■ WHAT IS REQUIRED ■
When you reach the line containing "purple dice: 4 -> 1", repeat that line and each one after it exactly until the records end, leaving out pictures.

(Coordinate-based object records)
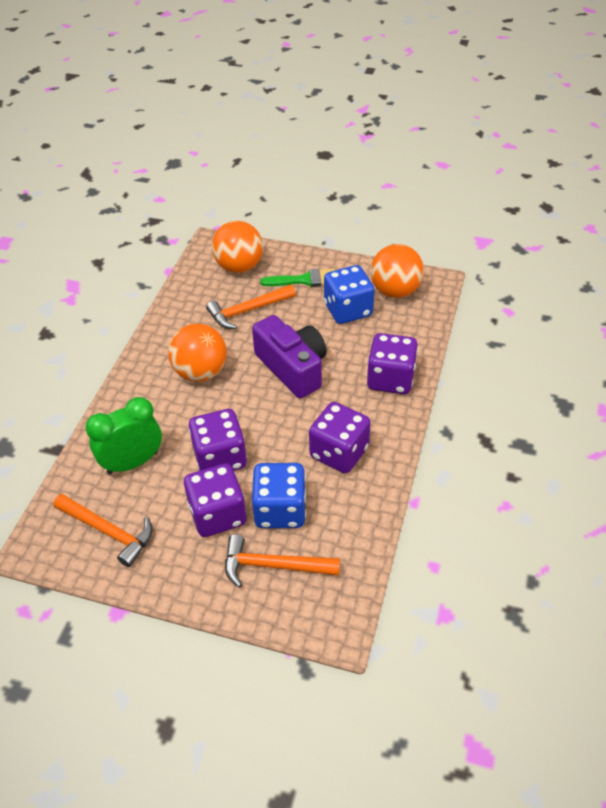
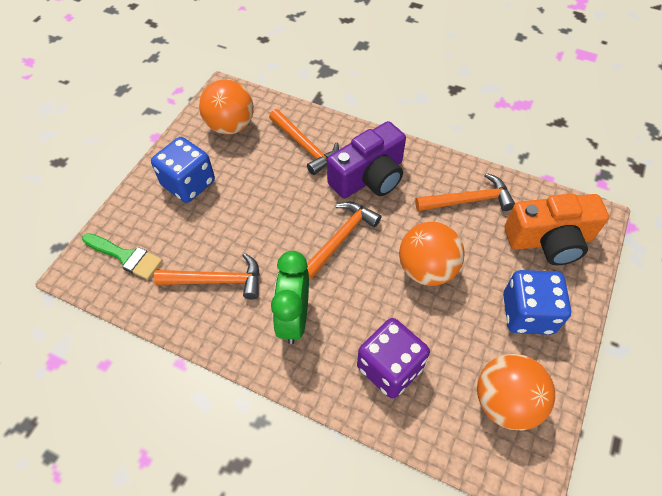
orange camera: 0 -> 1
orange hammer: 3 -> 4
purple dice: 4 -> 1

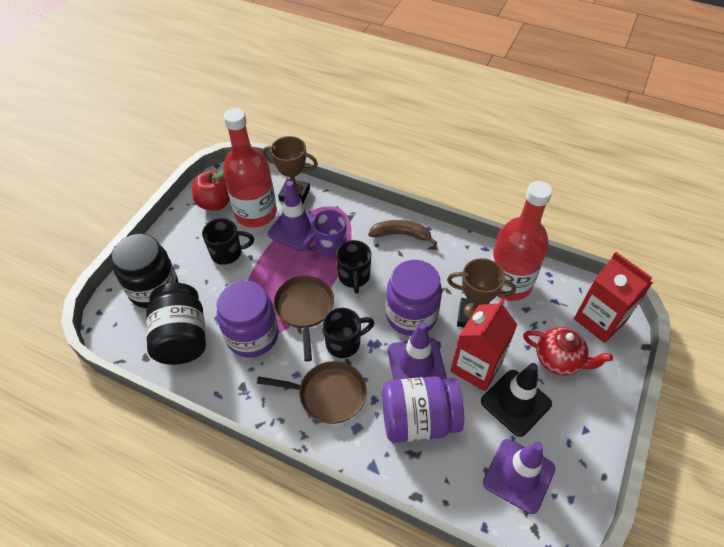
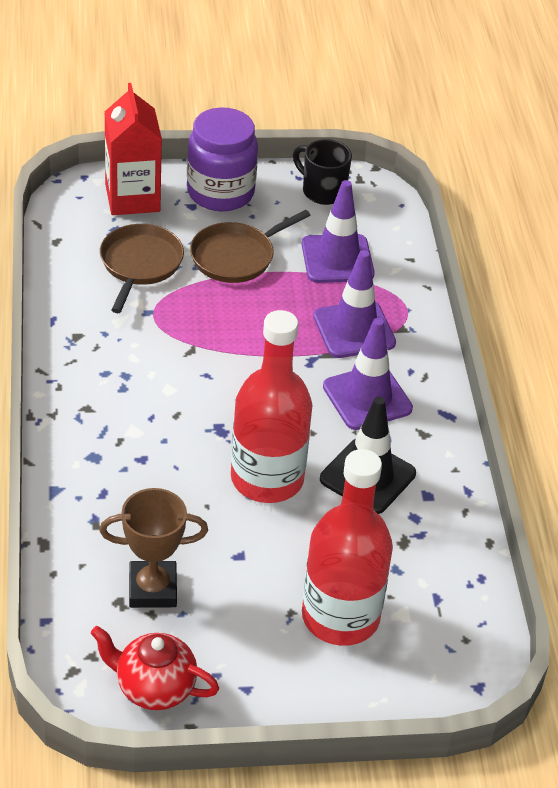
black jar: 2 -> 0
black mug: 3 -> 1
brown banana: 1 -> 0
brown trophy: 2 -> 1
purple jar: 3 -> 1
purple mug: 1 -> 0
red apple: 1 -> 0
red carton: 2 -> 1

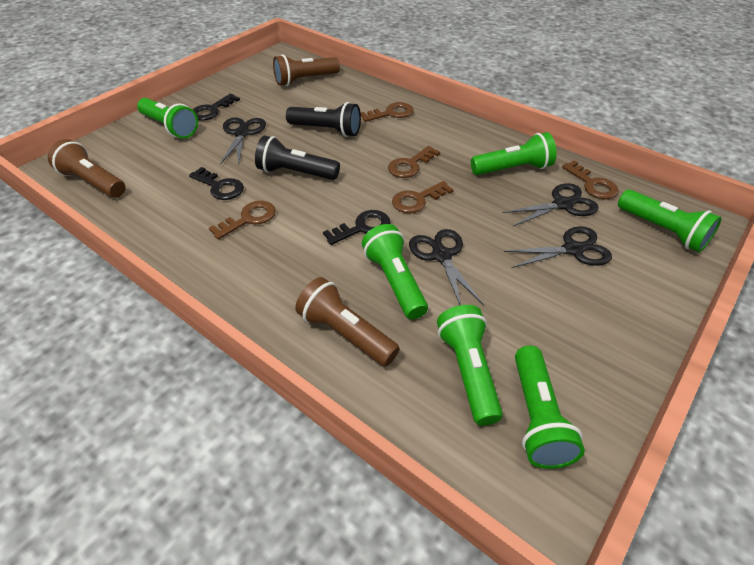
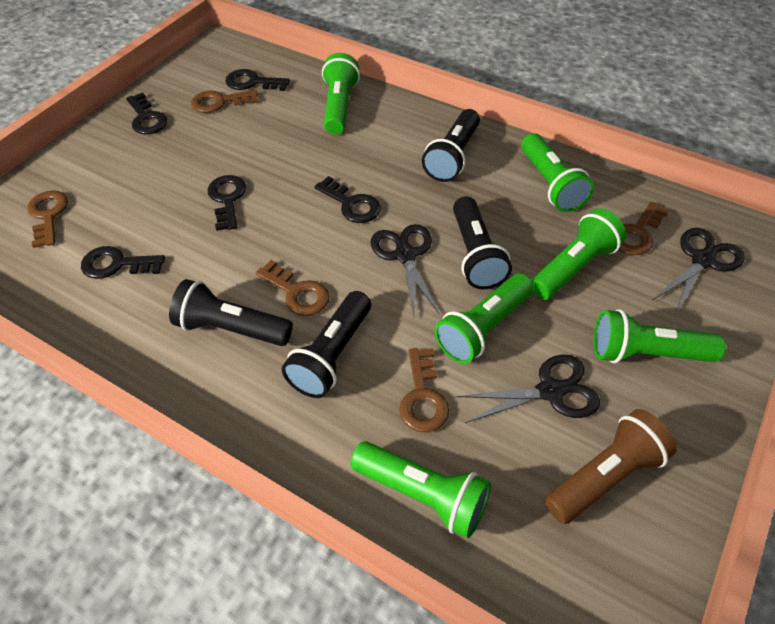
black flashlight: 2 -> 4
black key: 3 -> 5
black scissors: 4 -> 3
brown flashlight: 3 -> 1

■ EXPECTED OUTPUT ■
purple dice: 4 -> 1

black jar: 2 -> 0
black mug: 3 -> 1
brown banana: 1 -> 0
brown trophy: 2 -> 1
purple jar: 3 -> 1
purple mug: 1 -> 0
red apple: 1 -> 0
red carton: 2 -> 1

black flashlight: 2 -> 4
black key: 3 -> 5
black scissors: 4 -> 3
brown flashlight: 3 -> 1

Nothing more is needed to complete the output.